_WHAT IS REQUIRED_
Rewrite the data below as a JSON list of strings with one string per line, leaving out any blank lines.

_RECORDS SUPPLIED_
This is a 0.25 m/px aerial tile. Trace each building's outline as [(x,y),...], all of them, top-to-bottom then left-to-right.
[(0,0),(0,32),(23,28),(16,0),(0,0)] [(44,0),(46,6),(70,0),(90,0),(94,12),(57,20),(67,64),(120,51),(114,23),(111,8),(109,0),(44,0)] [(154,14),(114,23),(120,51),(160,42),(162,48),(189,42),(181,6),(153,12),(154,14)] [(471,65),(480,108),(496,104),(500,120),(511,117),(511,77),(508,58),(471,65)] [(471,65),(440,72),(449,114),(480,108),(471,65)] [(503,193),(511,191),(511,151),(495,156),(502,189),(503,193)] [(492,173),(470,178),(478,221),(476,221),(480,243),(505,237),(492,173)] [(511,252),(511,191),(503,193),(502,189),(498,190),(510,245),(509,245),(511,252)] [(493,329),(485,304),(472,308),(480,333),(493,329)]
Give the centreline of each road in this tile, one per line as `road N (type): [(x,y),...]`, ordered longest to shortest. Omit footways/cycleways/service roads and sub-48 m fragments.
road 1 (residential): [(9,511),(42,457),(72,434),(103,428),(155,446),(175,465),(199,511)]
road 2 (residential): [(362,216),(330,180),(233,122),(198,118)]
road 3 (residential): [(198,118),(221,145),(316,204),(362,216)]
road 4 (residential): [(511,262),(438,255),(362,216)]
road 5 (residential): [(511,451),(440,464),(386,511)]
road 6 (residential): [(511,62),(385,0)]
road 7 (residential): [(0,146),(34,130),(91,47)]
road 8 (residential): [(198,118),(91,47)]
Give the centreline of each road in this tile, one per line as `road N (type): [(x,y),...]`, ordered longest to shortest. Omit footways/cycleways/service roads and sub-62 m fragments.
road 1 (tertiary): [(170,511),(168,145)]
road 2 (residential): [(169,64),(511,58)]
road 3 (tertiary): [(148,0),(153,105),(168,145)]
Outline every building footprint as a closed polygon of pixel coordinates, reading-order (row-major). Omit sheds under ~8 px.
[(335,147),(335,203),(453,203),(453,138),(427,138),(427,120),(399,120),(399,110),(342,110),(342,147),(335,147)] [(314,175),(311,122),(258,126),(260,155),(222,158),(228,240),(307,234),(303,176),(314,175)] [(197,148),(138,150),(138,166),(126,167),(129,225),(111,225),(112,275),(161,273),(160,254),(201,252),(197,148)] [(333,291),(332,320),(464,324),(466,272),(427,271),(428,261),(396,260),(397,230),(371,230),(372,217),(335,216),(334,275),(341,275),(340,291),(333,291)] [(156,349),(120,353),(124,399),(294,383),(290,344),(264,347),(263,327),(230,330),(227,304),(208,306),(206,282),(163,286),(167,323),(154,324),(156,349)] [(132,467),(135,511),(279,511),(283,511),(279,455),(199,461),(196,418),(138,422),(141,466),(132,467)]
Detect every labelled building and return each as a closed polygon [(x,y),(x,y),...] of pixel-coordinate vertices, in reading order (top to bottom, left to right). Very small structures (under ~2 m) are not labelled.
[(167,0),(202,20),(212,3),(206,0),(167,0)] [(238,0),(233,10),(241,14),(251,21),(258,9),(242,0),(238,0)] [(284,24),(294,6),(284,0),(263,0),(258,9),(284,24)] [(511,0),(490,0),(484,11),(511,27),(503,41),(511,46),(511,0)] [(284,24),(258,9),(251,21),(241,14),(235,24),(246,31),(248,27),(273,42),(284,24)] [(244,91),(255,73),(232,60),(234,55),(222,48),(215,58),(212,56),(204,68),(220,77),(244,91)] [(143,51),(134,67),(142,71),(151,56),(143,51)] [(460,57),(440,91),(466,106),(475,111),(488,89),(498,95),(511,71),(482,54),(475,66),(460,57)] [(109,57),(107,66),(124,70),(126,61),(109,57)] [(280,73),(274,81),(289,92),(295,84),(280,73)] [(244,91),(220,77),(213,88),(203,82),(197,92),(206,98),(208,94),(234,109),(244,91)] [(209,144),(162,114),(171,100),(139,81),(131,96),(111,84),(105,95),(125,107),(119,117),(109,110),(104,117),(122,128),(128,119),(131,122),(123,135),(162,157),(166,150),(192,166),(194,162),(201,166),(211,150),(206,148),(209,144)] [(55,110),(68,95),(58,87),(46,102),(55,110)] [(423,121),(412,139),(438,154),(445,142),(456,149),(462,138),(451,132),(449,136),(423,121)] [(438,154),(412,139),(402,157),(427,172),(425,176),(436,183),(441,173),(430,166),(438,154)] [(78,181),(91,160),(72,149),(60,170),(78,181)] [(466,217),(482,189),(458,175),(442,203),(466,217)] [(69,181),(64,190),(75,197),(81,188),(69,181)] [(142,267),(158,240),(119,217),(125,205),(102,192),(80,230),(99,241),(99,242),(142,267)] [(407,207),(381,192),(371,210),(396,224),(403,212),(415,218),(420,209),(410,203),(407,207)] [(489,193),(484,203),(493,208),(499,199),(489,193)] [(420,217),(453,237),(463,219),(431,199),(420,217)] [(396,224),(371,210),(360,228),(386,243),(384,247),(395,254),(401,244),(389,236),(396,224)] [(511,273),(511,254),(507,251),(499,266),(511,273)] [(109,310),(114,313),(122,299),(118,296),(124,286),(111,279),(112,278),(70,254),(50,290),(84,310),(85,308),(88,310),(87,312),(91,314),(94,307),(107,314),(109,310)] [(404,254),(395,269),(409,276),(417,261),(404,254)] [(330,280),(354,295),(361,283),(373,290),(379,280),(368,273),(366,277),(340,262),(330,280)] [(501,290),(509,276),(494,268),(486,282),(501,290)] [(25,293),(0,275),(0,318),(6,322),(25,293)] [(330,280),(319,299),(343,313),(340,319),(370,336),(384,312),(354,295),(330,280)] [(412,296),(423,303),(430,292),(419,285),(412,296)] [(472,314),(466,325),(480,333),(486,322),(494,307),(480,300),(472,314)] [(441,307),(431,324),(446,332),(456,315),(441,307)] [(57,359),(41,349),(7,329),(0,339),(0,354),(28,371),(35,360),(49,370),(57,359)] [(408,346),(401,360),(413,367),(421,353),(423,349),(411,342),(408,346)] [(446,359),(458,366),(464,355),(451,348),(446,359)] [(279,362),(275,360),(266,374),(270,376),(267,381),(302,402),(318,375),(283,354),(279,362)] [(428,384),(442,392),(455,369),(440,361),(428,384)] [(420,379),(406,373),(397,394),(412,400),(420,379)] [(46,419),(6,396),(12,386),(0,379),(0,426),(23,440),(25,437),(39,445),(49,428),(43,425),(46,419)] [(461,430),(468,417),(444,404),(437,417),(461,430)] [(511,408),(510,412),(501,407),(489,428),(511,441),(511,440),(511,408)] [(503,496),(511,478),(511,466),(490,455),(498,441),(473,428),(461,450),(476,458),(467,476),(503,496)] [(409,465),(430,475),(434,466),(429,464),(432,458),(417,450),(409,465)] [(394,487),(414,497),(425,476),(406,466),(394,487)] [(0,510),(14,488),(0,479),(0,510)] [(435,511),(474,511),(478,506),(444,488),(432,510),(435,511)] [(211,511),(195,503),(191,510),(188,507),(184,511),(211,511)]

_OUTPUT FOR THIS TASK_
[
  "This is a 0.25 m/px aerial tile. Trace each building's outline as [(x,y),...], all of them, top-to-bottom then left-to-right.",
  "[(0,0),(0,32),(23,28),(16,0),(0,0)] [(44,0),(46,6),(70,0),(90,0),(94,12),(57,20),(67,64),(120,51),(114,23),(111,8),(109,0),(44,0)] [(154,14),(114,23),(120,51),(160,42),(162,48),(189,42),(181,6),(153,12),(154,14)] [(471,65),(480,108),(496,104),(500,120),(511,117),(511,77),(508,58),(471,65)] [(471,65),(440,72),(449,114),(480,108),(471,65)] [(503,193),(511,191),(511,151),(495,156),(502,189),(503,193)] [(492,173),(470,178),(478,221),(476,221),(480,243),(505,237),(492,173)] [(511,252),(511,191),(503,193),(502,189),(498,190),(510,245),(509,245),(511,252)] [(493,329),(485,304),(472,308),(480,333),(493,329)]",
  "Give the centreline of each road in this tile, one per line as `road N (type): [(x,y),...]`, ordered longest to shortest. Omit footways/cycleways/service roads and sub-48 m fragments.",
  "road 1 (residential): [(9,511),(42,457),(72,434),(103,428),(155,446),(175,465),(199,511)]",
  "road 2 (residential): [(362,216),(330,180),(233,122),(198,118)]",
  "road 3 (residential): [(198,118),(221,145),(316,204),(362,216)]",
  "road 4 (residential): [(511,262),(438,255),(362,216)]",
  "road 5 (residential): [(511,451),(440,464),(386,511)]",
  "road 6 (residential): [(511,62),(385,0)]",
  "road 7 (residential): [(0,146),(34,130),(91,47)]",
  "road 8 (residential): [(198,118),(91,47)]",
  "Give the centreline of each road in this tile, one per line as `road N (type): [(x,y),...]`, ordered longest to shortest. Omit footways/cycleways/service roads and sub-62 m fragments.",
  "road 1 (tertiary): [(170,511),(168,145)]",
  "road 2 (residential): [(169,64),(511,58)]",
  "road 3 (tertiary): [(148,0),(153,105),(168,145)]",
  "Outline every building footprint as a closed polygon of pixel coordinates, reading-order (row-major). Omit sheds under ~8 px.",
  "[(335,147),(335,203),(453,203),(453,138),(427,138),(427,120),(399,120),(399,110),(342,110),(342,147),(335,147)] [(314,175),(311,122),(258,126),(260,155),(222,158),(228,240),(307,234),(303,176),(314,175)] [(197,148),(138,150),(138,166),(126,167),(129,225),(111,225),(112,275),(161,273),(160,254),(201,252),(197,148)] [(333,291),(332,320),(464,324),(466,272),(427,271),(428,261),(396,260),(397,230),(371,230),(372,217),(335,216),(334,275),(341,275),(340,291),(333,291)] [(156,349),(120,353),(124,399),(294,383),(290,344),(264,347),(263,327),(230,330),(227,304),(208,306),(206,282),(163,286),(167,323),(154,324),(156,349)] [(132,467),(135,511),(279,511),(283,511),(279,455),(199,461),(196,418),(138,422),(141,466),(132,467)]",
  "Detect every labelled building and return each as a closed polygon [(x,y),(x,y),...] of pixel-coordinate vertices, in reading order (top to bottom, left to right). Very small structures (under ~2 m) are not labelled.",
  "[(167,0),(202,20),(212,3),(206,0),(167,0)] [(238,0),(233,10),(241,14),(251,21),(258,9),(242,0),(238,0)] [(284,24),(294,6),(284,0),(263,0),(258,9),(284,24)] [(511,0),(490,0),(484,11),(511,27),(503,41),(511,46),(511,0)] [(284,24),(258,9),(251,21),(241,14),(235,24),(246,31),(248,27),(273,42),(284,24)] [(244,91),(255,73),(232,60),(234,55),(222,48),(215,58),(212,56),(204,68),(220,77),(244,91)] [(143,51),(134,67),(142,71),(151,56),(143,51)] [(460,57),(440,91),(466,106),(475,111),(488,89),(498,95),(511,71),(482,54),(475,66),(460,57)] [(109,57),(107,66),(124,70),(126,61),(109,57)] [(280,73),(274,81),(289,92),(295,84),(280,73)] [(244,91),(220,77),(213,88),(203,82),(197,92),(206,98),(208,94),(234,109),(244,91)] [(209,144),(162,114),(171,100),(139,81),(131,96),(111,84),(105,95),(125,107),(119,117),(109,110),(104,117),(122,128),(128,119),(131,122),(123,135),(162,157),(166,150),(192,166),(194,162),(201,166),(211,150),(206,148),(209,144)] [(55,110),(68,95),(58,87),(46,102),(55,110)] [(423,121),(412,139),(438,154),(445,142),(456,149),(462,138),(451,132),(449,136),(423,121)] [(438,154),(412,139),(402,157),(427,172),(425,176),(436,183),(441,173),(430,166),(438,154)] [(78,181),(91,160),(72,149),(60,170),(78,181)] [(466,217),(482,189),(458,175),(442,203),(466,217)] [(69,181),(64,190),(75,197),(81,188),(69,181)] [(142,267),(158,240),(119,217),(125,205),(102,192),(80,230),(99,241),(99,242),(142,267)] [(407,207),(381,192),(371,210),(396,224),(403,212),(415,218),(420,209),(410,203),(407,207)] [(489,193),(484,203),(493,208),(499,199),(489,193)] [(420,217),(453,237),(463,219),(431,199),(420,217)] [(396,224),(371,210),(360,228),(386,243),(384,247),(395,254),(401,244),(389,236),(396,224)] [(511,273),(511,254),(507,251),(499,266),(511,273)] [(109,310),(114,313),(122,299),(118,296),(124,286),(111,279),(112,278),(70,254),(50,290),(84,310),(85,308),(88,310),(87,312),(91,314),(94,307),(107,314),(109,310)] [(404,254),(395,269),(409,276),(417,261),(404,254)] [(330,280),(354,295),(361,283),(373,290),(379,280),(368,273),(366,277),(340,262),(330,280)] [(501,290),(509,276),(494,268),(486,282),(501,290)] [(25,293),(0,275),(0,318),(6,322),(25,293)] [(330,280),(319,299),(343,313),(340,319),(370,336),(384,312),(354,295),(330,280)] [(412,296),(423,303),(430,292),(419,285),(412,296)] [(472,314),(466,325),(480,333),(486,322),(494,307),(480,300),(472,314)] [(441,307),(431,324),(446,332),(456,315),(441,307)] [(57,359),(41,349),(7,329),(0,339),(0,354),(28,371),(35,360),(49,370),(57,359)] [(408,346),(401,360),(413,367),(421,353),(423,349),(411,342),(408,346)] [(446,359),(458,366),(464,355),(451,348),(446,359)] [(279,362),(275,360),(266,374),(270,376),(267,381),(302,402),(318,375),(283,354),(279,362)] [(428,384),(442,392),(455,369),(440,361),(428,384)] [(420,379),(406,373),(397,394),(412,400),(420,379)] [(46,419),(6,396),(12,386),(0,379),(0,426),(23,440),(25,437),(39,445),(49,428),(43,425),(46,419)] [(461,430),(468,417),(444,404),(437,417),(461,430)] [(511,408),(510,412),(501,407),(489,428),(511,441),(511,440),(511,408)] [(503,496),(511,478),(511,466),(490,455),(498,441),(473,428),(461,450),(476,458),(467,476),(503,496)] [(409,465),(430,475),(434,466),(429,464),(432,458),(417,450),(409,465)] [(394,487),(414,497),(425,476),(406,466),(394,487)] [(0,510),(14,488),(0,479),(0,510)] [(435,511),(474,511),(478,506),(444,488),(432,510),(435,511)] [(211,511),(195,503),(191,510),(188,507),(184,511),(211,511)]"
]